[Short task]
Swap "tornado" for "twister" in the part of the records that opens with the line containing "Fayette [203, 180]" and closes with the line containing "Y) coordinate at center.", keeping everything else the same. Return only that part, and leave the pictures out.
— Start Data entries —
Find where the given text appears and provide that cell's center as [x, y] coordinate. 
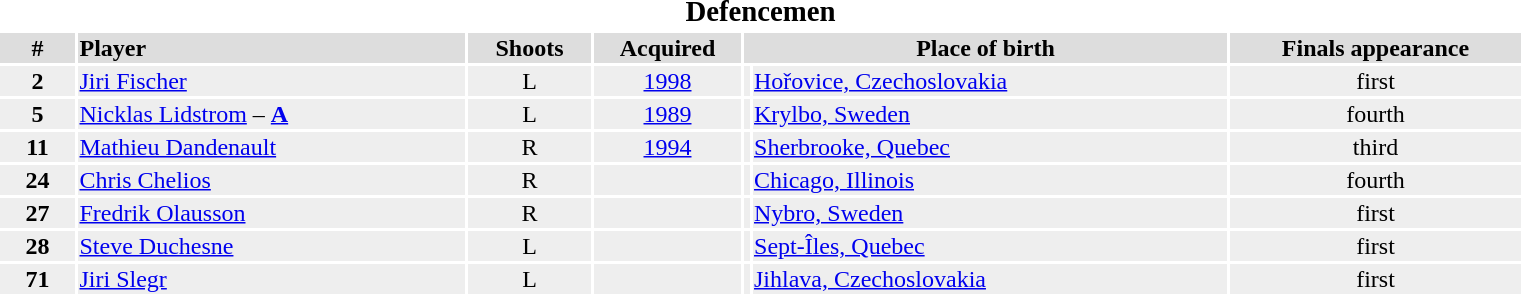
Acquired [668, 48]
# [38, 48]
third [1376, 147]
Hořovice, Czechoslovakia [990, 81]
Jihlava, Czechoslovakia [990, 279]
Steve Duchesne [272, 246]
Krylbo, Sweden [990, 114]
Chris Chelios [272, 180]
Shoots [530, 48]
Mathieu Dandenault [272, 147]
Place of birth [986, 48]
Fredrik Olausson [272, 213]
24 [38, 180]
Nicklas Lidstrom – A [272, 114]
2 [38, 81]
11 [38, 147]
Jiri Fischer [272, 81]
Jiri Slegr [272, 279]
Finals appearance [1376, 48]
27 [38, 213]
5 [38, 114]
28 [38, 246]
Chicago, Illinois [990, 180]
Sept-Îles, Quebec [990, 246]
1994 [668, 147]
Sherbrooke, Quebec [990, 147]
Nybro, Sweden [990, 213]
71 [38, 279]
Player [272, 48]
1989 [668, 114]
1998 [668, 81]
Scan for the cell matching the given text and deliver its [x, y] coordinate at center. 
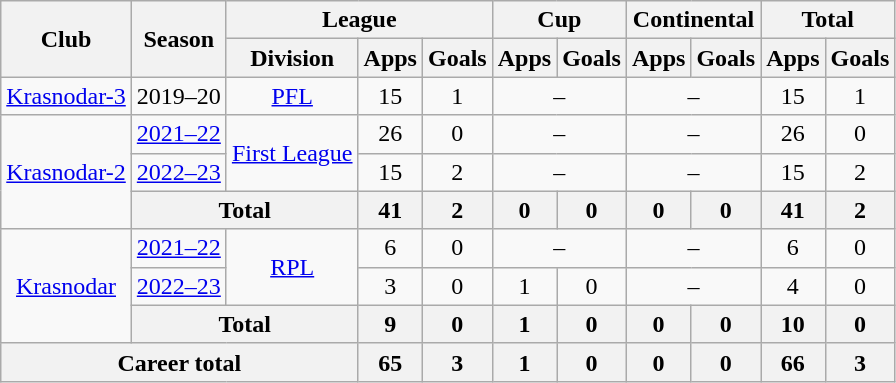
Division [292, 58]
League [359, 20]
Career total [180, 362]
Krasnodar-3 [66, 96]
Club [66, 39]
First League [292, 153]
65 [390, 362]
4 [793, 286]
Krasnodar-2 [66, 172]
RPL [292, 267]
9 [390, 324]
PFL [292, 96]
Cup [559, 20]
66 [793, 362]
Krasnodar [66, 286]
10 [793, 324]
Continental [693, 20]
2019–20 [178, 96]
Season [178, 39]
Detect which cell encompasses the target text, then output its (X, Y) center coordinate. 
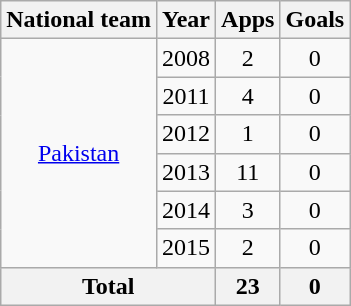
Apps (248, 20)
3 (248, 210)
National team (79, 20)
2012 (186, 134)
23 (248, 286)
1 (248, 134)
2008 (186, 58)
Pakistan (79, 153)
Year (186, 20)
2011 (186, 96)
2013 (186, 172)
Total (108, 286)
4 (248, 96)
Goals (315, 20)
2014 (186, 210)
11 (248, 172)
2015 (186, 248)
Determine the [x, y] coordinate at the center of the cell enclosing the given text.  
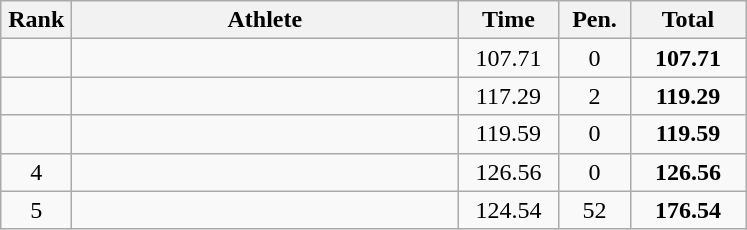
117.29 [508, 96]
52 [594, 210]
Pen. [594, 20]
Rank [36, 20]
2 [594, 96]
124.54 [508, 210]
Athlete [265, 20]
4 [36, 172]
Total [688, 20]
176.54 [688, 210]
Time [508, 20]
5 [36, 210]
119.29 [688, 96]
From the cell containing the given text, extract its center point as (X, Y) coordinate. 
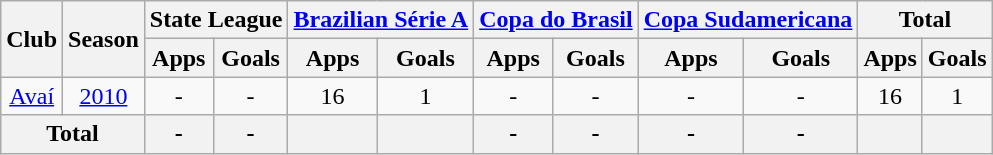
2010 (104, 96)
Season (104, 39)
Avaí (32, 96)
Club (32, 39)
State League (216, 20)
Copa Sudamericana (748, 20)
Copa do Brasil (556, 20)
Brazilian Série A (381, 20)
For the text-containing cell, return its midpoint in (X, Y) coordinate format. 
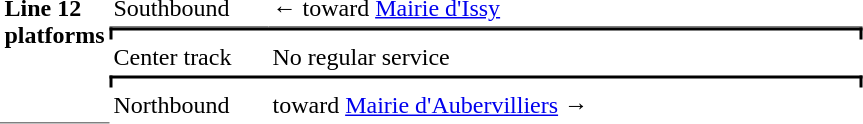
Northbound (188, 106)
toward Mairie d'Aubervilliers → (565, 106)
Center track (188, 58)
No regular service (565, 58)
Output the [X, Y] coordinate of the center of the cell containing the given text.  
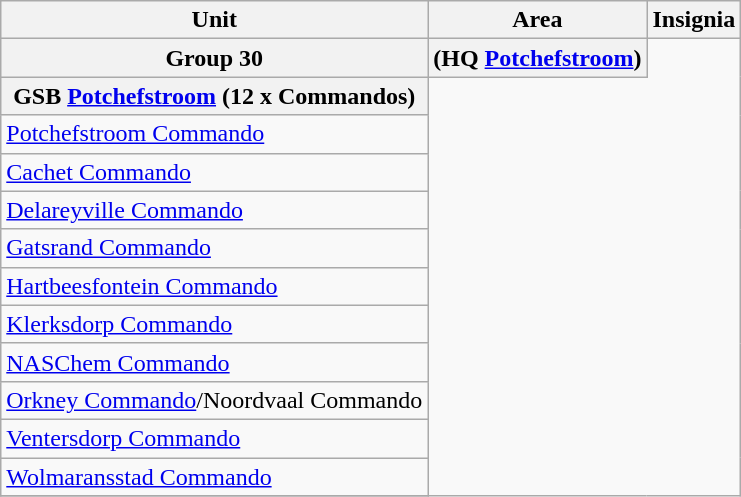
Gatsrand Commando [214, 248]
Hartbeesfontein Commando [214, 286]
Potchefstroom Commando [214, 134]
NASChem Commando [214, 362]
Wolmaransstad Commando [214, 477]
Insignia [694, 20]
Group 30 [214, 58]
Ventersdorp Commando [214, 438]
Unit [214, 20]
Delareyville Commando [214, 210]
Klerksdorp Commando [214, 324]
GSB Potchefstroom (12 x Commandos) [214, 96]
Orkney Commando/Noordvaal Commando [214, 400]
(HQ Potchefstroom) [538, 58]
Area [538, 20]
Cachet Commando [214, 172]
Return [X, Y] of the center of cell containing provided text 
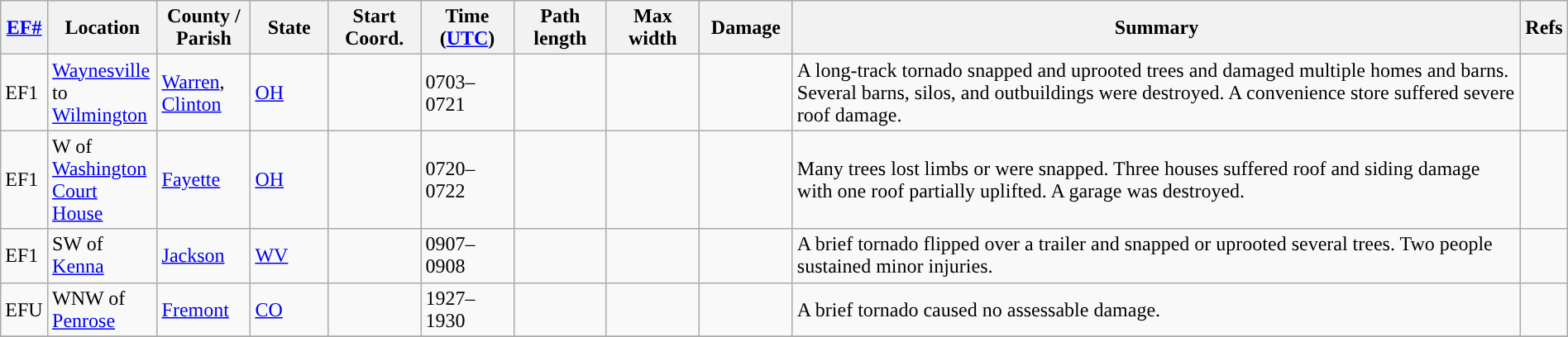
Fayette [203, 180]
0703–0721 [467, 93]
Summary [1156, 28]
Damage [746, 28]
Fremont [203, 309]
0907–0908 [467, 256]
A brief tornado flipped over a trailer and snapped or uprooted several trees. Two people sustained minor injuries. [1156, 256]
Refs [1545, 28]
Path length [560, 28]
Time (UTC) [467, 28]
EF# [25, 28]
EFU [25, 309]
SW of Kenna [103, 256]
Waynesville to Wilmington [103, 93]
Location [103, 28]
W of Washington Court House [103, 180]
1927–1930 [467, 309]
State [289, 28]
Warren, Clinton [203, 93]
WV [289, 256]
CO [289, 309]
0720–0722 [467, 180]
A brief tornado caused no assessable damage. [1156, 309]
Max width [653, 28]
County / Parish [203, 28]
Jackson [203, 256]
Many trees lost limbs or were snapped. Three houses suffered roof and siding damage with one roof partially uplifted. A garage was destroyed. [1156, 180]
WNW of Penrose [103, 309]
Start Coord. [374, 28]
Extract the (x, y) coordinate from the center of the cell holding the provided text.  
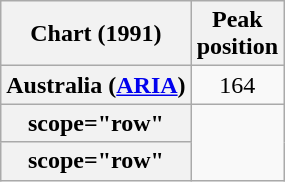
164 (237, 85)
Australia (ARIA) (96, 85)
Peak position (237, 34)
Chart (1991) (96, 34)
Scan for the cell matching the given text and deliver its (X, Y) coordinate at center. 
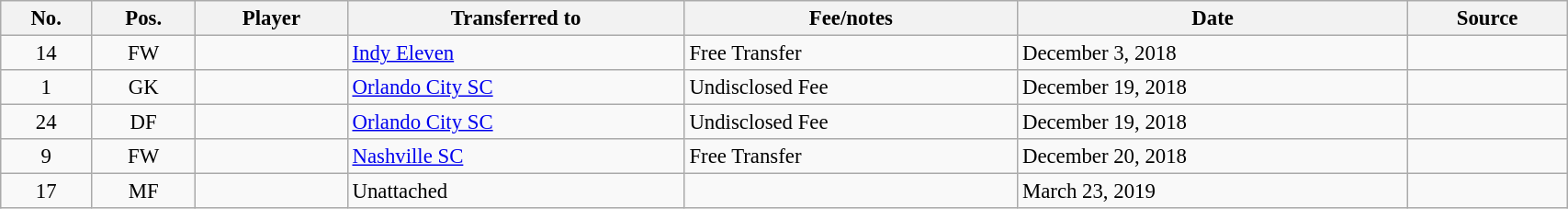
DF (143, 122)
Transferred to (516, 18)
Player (272, 18)
9 (46, 156)
Source (1488, 18)
17 (46, 191)
Fee/notes (851, 18)
GK (143, 87)
MF (143, 191)
Unattached (516, 191)
1 (46, 87)
Nashville SC (516, 156)
December 3, 2018 (1213, 53)
Indy Eleven (516, 53)
No. (46, 18)
24 (46, 122)
14 (46, 53)
Date (1213, 18)
Pos. (143, 18)
March 23, 2019 (1213, 191)
December 20, 2018 (1213, 156)
Return [X, Y] of the center of cell containing provided text 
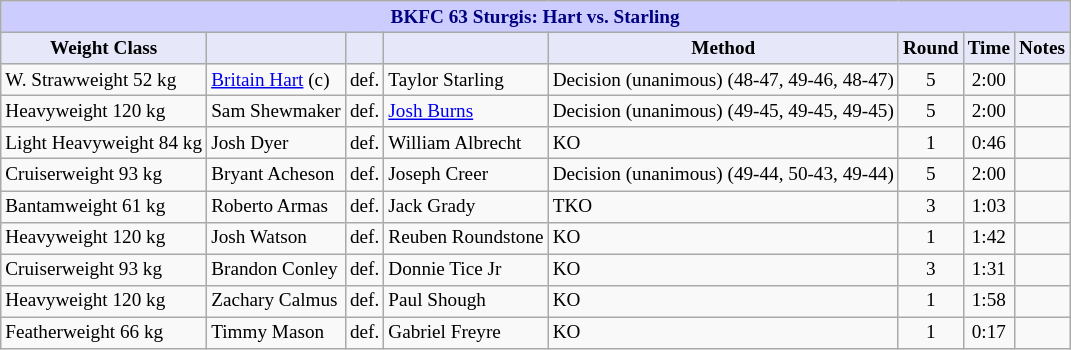
Decision (unanimous) (49-44, 50-43, 49-44) [723, 175]
Gabriel Freyre [466, 333]
Timmy Mason [276, 333]
1:03 [988, 206]
Featherweight 66 kg [104, 333]
0:17 [988, 333]
Light Heavyweight 84 kg [104, 143]
Decision (unanimous) (49-45, 49-45, 49-45) [723, 111]
Joseph Creer [466, 175]
Weight Class [104, 48]
Zachary Calmus [276, 301]
Roberto Armas [276, 206]
1:42 [988, 238]
Donnie Tice Jr [466, 270]
William Albrecht [466, 143]
Sam Shewmaker [276, 111]
Reuben Roundstone [466, 238]
0:46 [988, 143]
Josh Dyer [276, 143]
Josh Watson [276, 238]
Notes [1042, 48]
W. Strawweight 52 kg [104, 80]
Britain Hart (c) [276, 80]
1:31 [988, 270]
Decision (unanimous) (48-47, 49-46, 48-47) [723, 80]
Bantamweight 61 kg [104, 206]
Method [723, 48]
BKFC 63 Sturgis: Hart vs. Starling [536, 17]
Jack Grady [466, 206]
Paul Shough [466, 301]
TKO [723, 206]
Bryant Acheson [276, 175]
1:58 [988, 301]
Time [988, 48]
Round [930, 48]
Taylor Starling [466, 80]
Josh Burns [466, 111]
Brandon Conley [276, 270]
Identify which cell holds the provided text, then report its [X, Y] central coordinate. 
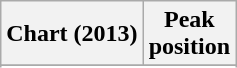
Peakposition [189, 34]
Chart (2013) [72, 34]
Search for the cell housing the specified text and yield its [x, y] center coordinate. 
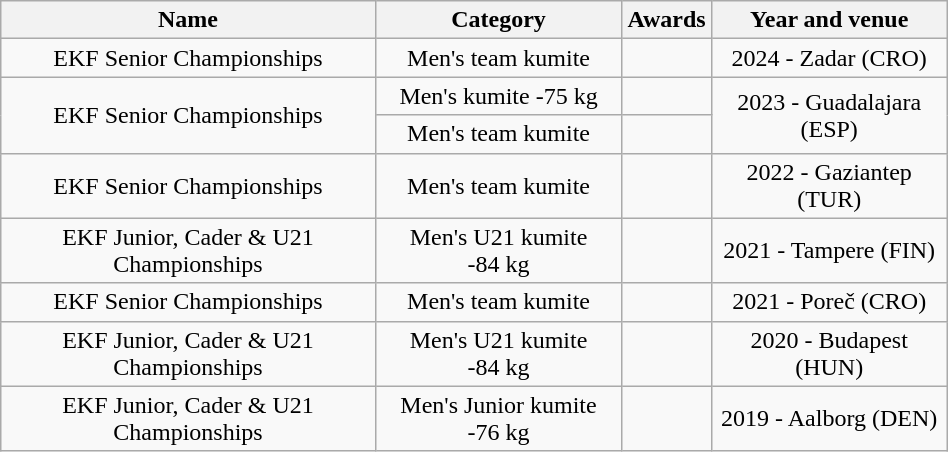
2020 - Budapest (HUN) [829, 354]
2023 - Guadalajara (ESP) [829, 115]
2019 - Aalborg (DEN) [829, 418]
Name [188, 20]
Men's Junior kumite -76 kg [498, 418]
2024 - Zadar (CRO) [829, 58]
2021 - Poreč (CRO) [829, 302]
Category [498, 20]
Awards [666, 20]
2021 - Tampere (FIN) [829, 250]
Year and venue [829, 20]
Men's kumite -75 kg [498, 96]
2022 - Gaziantep (TUR) [829, 186]
Pinpoint the cell where the given text exists, returning its [X, Y] midpoint coordinate. 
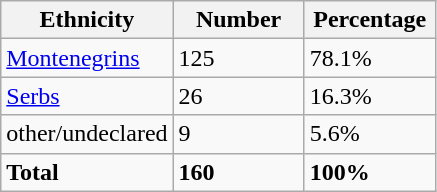
78.1% [370, 58]
Serbs [87, 96]
9 [238, 134]
160 [238, 172]
125 [238, 58]
Total [87, 172]
Percentage [370, 20]
Ethnicity [87, 20]
100% [370, 172]
16.3% [370, 96]
other/undeclared [87, 134]
Montenegrins [87, 58]
5.6% [370, 134]
Number [238, 20]
26 [238, 96]
Provide the [x, y] coordinate of the cell's center where the given text is located.  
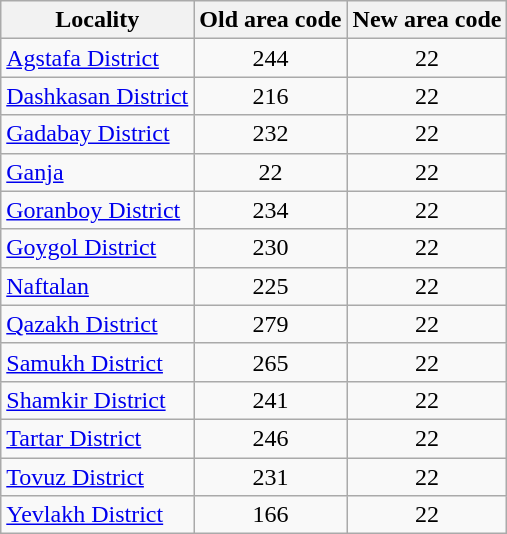
246 [270, 438]
225 [270, 286]
Tovuz District [98, 477]
244 [270, 58]
Goranboy District [98, 210]
Samukh District [98, 362]
Shamkir District [98, 400]
241 [270, 400]
166 [270, 515]
231 [270, 477]
Tartar District [98, 438]
216 [270, 96]
Locality [98, 20]
279 [270, 324]
Ganja [98, 172]
Agstafa District [98, 58]
230 [270, 248]
Old area code [270, 20]
Yevlakh District [98, 515]
234 [270, 210]
Gadabay District [98, 134]
New area code [427, 20]
Naftalan [98, 286]
265 [270, 362]
Qazakh District [98, 324]
232 [270, 134]
Dashkasan District [98, 96]
Goygol District [98, 248]
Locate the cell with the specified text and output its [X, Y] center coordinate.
— End Data entries —
[Written solution]
Fayette [203, 180]
0703–0721 [467, 93]
Summary [1156, 28]
Damage [746, 28]
Fremont [203, 309]
0907–0908 [467, 256]
A brief twister flipped over a trailer and snapped or uprooted several trees. Two people sustained minor injuries. [1156, 256]
Refs [1545, 28]
Path length [560, 28]
Time (UTC) [467, 28]
EF# [25, 28]
EFU [25, 309]
SW of Kenna [103, 256]
Waynesville to Wilmington [103, 93]
Location [103, 28]
W of Washington Court House [103, 180]
1927–1930 [467, 309]
State [289, 28]
Warren, Clinton [203, 93]
WV [289, 256]
CO [289, 309]
0720–0722 [467, 180]
A brief twister caused no assessable damage. [1156, 309]
Max width [653, 28]
County / Parish [203, 28]
Jackson [203, 256]
Many trees lost limbs or were snapped. Three houses suffered roof and siding damage with one roof partially uplifted. A garage was destroyed. [1156, 180]
WNW of Penrose [103, 309]
Start Coord. [374, 28]
Extract the (x, y) coordinate from the center of the cell holding the provided text.  
164 (237, 85)
Australia (ARIA) (96, 85)
Peak position (237, 34)
Chart (1991) (96, 34)
Scan for the cell matching the given text and deliver its (X, Y) coordinate at center. 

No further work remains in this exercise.